### [WORK REQUIRED]
Within the listing below, show every line that contains the word "camera".

### [DATA EXTRACT]
--------
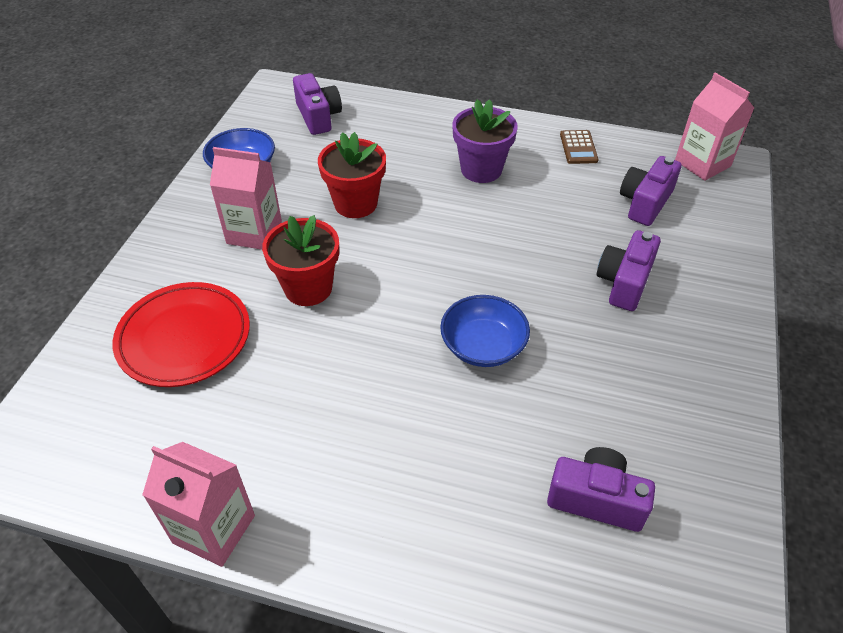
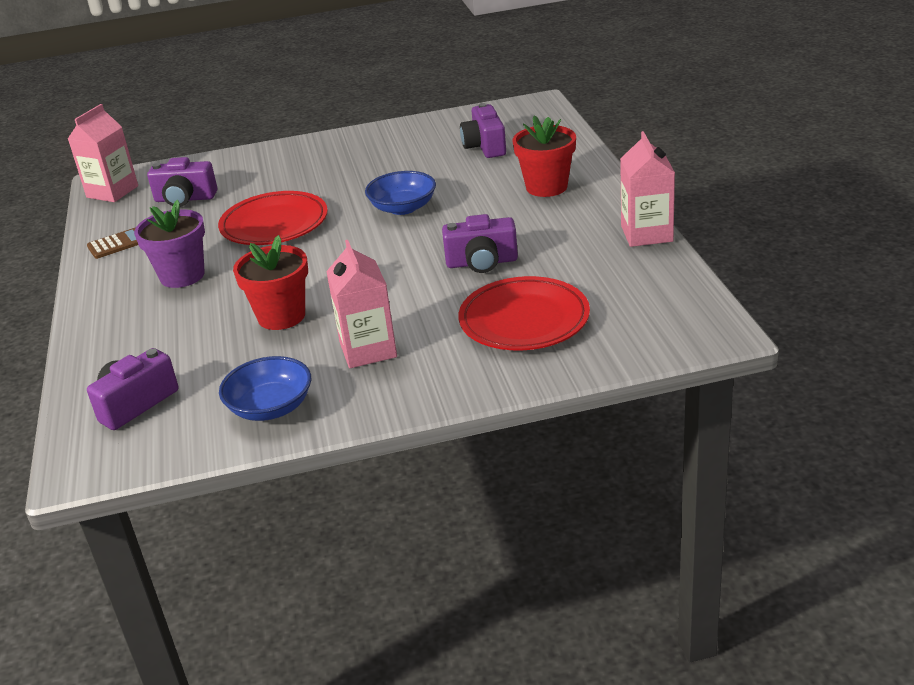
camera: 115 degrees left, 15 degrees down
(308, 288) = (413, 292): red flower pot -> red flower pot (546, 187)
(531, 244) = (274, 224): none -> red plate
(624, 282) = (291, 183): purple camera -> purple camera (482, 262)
--------
### [OUTPUT FOR THIS TASK]
camera: 115 degrees left, 15 degrees down
(624, 282) = (291, 183): purple camera -> purple camera (482, 262)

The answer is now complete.